** Opening Extracted information block **

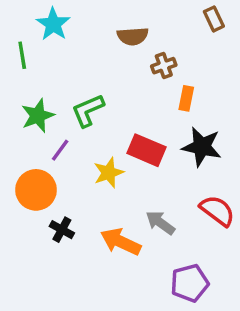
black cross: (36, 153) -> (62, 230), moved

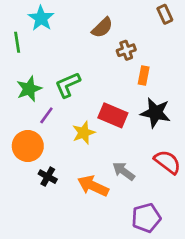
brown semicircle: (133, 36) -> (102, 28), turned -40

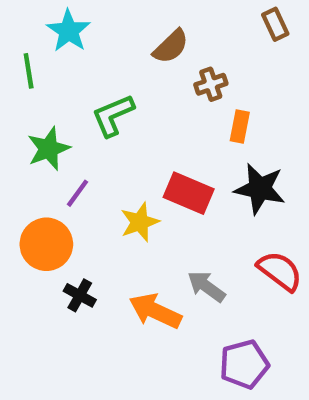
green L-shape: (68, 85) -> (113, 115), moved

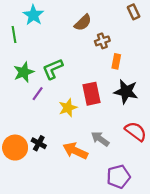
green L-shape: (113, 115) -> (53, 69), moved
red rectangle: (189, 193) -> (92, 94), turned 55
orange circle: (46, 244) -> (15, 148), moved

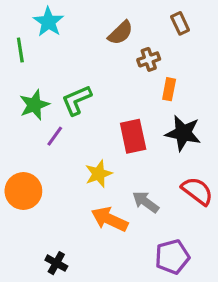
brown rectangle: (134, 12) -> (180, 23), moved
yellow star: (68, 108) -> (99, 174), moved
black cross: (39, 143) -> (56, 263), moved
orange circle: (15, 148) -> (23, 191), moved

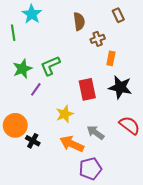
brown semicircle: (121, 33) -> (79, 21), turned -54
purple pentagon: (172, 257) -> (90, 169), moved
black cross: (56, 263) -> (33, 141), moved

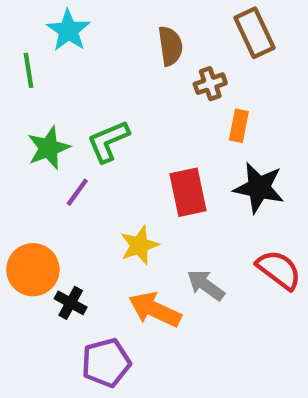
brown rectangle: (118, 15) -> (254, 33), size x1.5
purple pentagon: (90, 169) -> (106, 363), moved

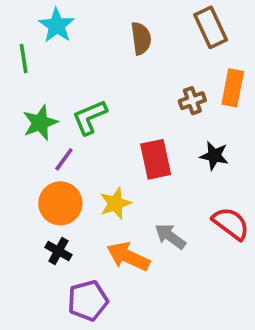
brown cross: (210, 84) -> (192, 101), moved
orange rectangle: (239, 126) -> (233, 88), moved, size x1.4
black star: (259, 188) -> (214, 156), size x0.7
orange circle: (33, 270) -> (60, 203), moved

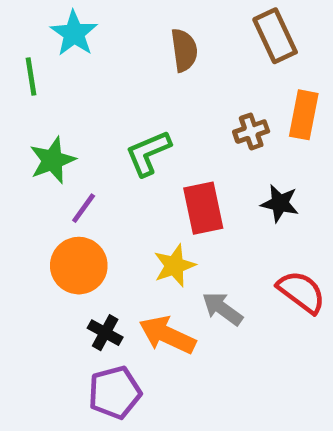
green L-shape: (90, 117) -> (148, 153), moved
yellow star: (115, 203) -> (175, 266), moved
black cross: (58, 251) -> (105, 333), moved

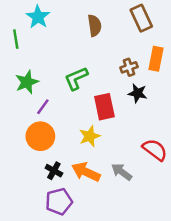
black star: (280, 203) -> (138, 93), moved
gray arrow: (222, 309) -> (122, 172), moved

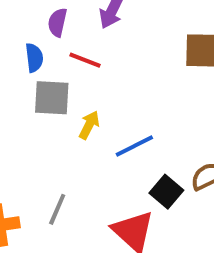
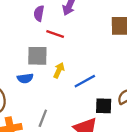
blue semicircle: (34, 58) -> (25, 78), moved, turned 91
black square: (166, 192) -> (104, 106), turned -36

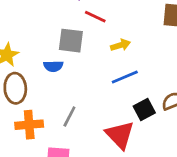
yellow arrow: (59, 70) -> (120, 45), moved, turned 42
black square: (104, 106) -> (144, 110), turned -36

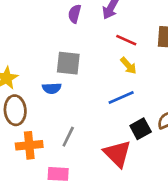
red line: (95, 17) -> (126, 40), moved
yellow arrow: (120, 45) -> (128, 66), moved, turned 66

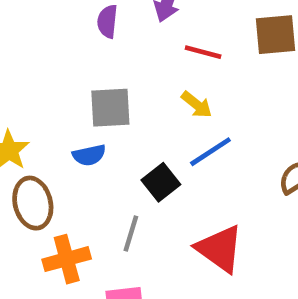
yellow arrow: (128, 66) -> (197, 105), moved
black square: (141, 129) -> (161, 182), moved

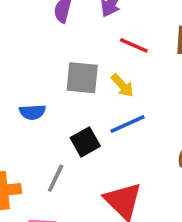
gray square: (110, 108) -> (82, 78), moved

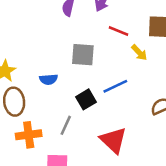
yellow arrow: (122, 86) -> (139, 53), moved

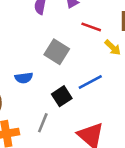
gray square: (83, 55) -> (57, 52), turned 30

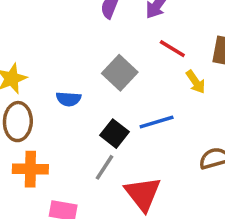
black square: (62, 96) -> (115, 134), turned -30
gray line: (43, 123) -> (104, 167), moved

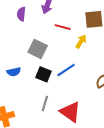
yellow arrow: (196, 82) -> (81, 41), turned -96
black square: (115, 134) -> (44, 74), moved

** Closing Extracted information block **

Directive — Within the material above, find the part that opens with the line containing "orange rectangle: (239, 126)" and closes with the line containing "black cross: (58, 251) -> (105, 333), moved", and reproduce it exactly without the pictures.

Result —
orange rectangle: (239, 126) -> (233, 88), moved, size x1.4
black star: (259, 188) -> (214, 156), size x0.7
orange circle: (33, 270) -> (60, 203), moved

green L-shape: (90, 117) -> (148, 153), moved
yellow star: (115, 203) -> (175, 266), moved
black cross: (58, 251) -> (105, 333), moved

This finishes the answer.